**What the task asks:**
Take the entries that follow and return exactly the lines from the one holding "C17: none -> 1uF (n4, n15)" through the one holding "C206: 330nF (GND, VDD) -> 10nF (GND, VDD)", both included. Nothing else is needed.

**Listed records:**
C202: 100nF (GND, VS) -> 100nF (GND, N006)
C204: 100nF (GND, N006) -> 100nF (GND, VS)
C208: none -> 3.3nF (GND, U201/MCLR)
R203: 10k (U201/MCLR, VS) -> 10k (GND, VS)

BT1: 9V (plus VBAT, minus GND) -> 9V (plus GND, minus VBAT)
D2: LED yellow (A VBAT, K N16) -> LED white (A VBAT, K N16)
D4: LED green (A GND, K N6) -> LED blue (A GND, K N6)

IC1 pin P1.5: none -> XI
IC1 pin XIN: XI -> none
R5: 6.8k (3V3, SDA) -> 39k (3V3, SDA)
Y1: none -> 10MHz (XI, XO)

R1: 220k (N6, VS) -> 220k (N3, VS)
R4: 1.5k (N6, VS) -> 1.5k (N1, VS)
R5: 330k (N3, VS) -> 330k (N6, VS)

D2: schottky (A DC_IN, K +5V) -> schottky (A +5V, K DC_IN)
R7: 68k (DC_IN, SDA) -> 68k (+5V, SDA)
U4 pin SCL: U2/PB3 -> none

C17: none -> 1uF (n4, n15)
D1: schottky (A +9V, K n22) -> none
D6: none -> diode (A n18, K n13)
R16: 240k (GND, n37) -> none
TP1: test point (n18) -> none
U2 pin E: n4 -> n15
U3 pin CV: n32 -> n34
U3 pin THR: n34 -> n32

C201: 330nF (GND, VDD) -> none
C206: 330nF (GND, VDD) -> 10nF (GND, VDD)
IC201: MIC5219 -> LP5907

**Written solution:**
C17: none -> 1uF (n4, n15)
D1: schottky (A +9V, K n22) -> none
D6: none -> diode (A n18, K n13)
R16: 240k (GND, n37) -> none
TP1: test point (n18) -> none
U2 pin E: n4 -> n15
U3 pin CV: n32 -> n34
U3 pin THR: n34 -> n32

C201: 330nF (GND, VDD) -> none
C206: 330nF (GND, VDD) -> 10nF (GND, VDD)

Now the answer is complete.